What this task involves »
Copy all lines below containing "turquoise".

Data segment »
::::::::::
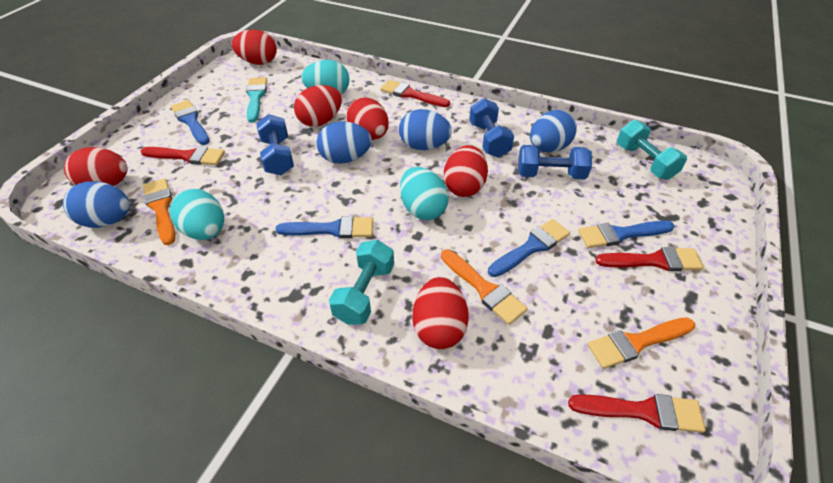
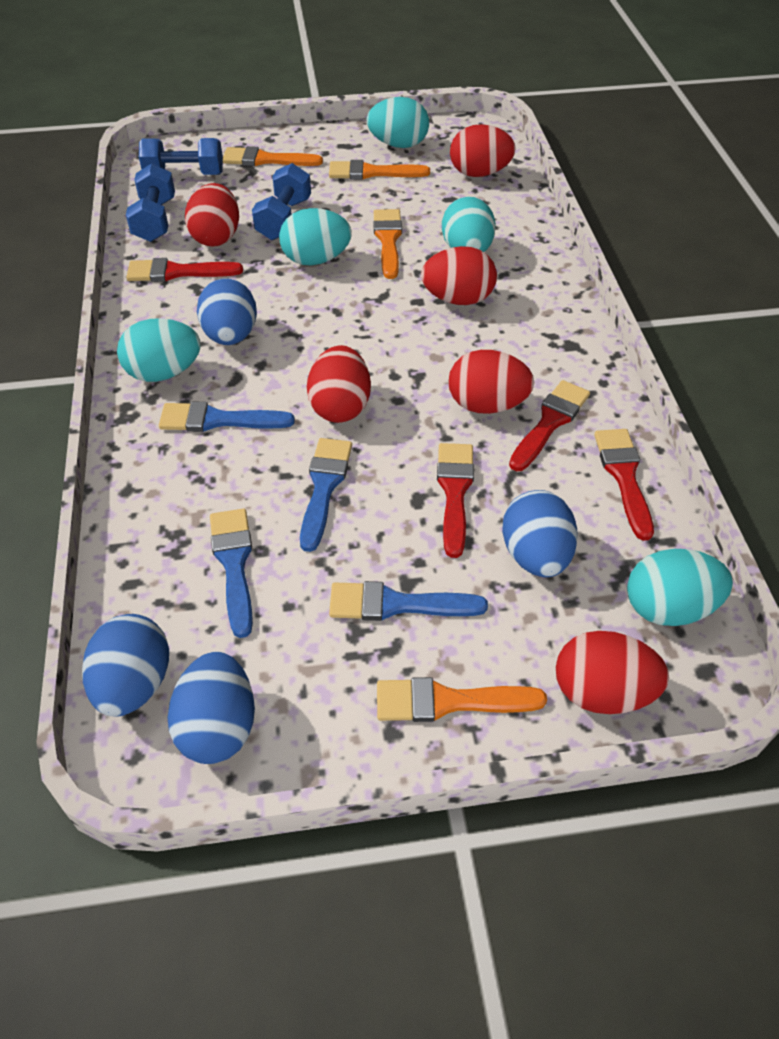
orange brush: 3 -> 4
turquoise brush: 1 -> 0
turquoise dumbbell: 2 -> 0
turquoise egg: 3 -> 5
::::::::::
Answer for this exercise »
turquoise brush: 1 -> 0
turquoise dumbbell: 2 -> 0
turquoise egg: 3 -> 5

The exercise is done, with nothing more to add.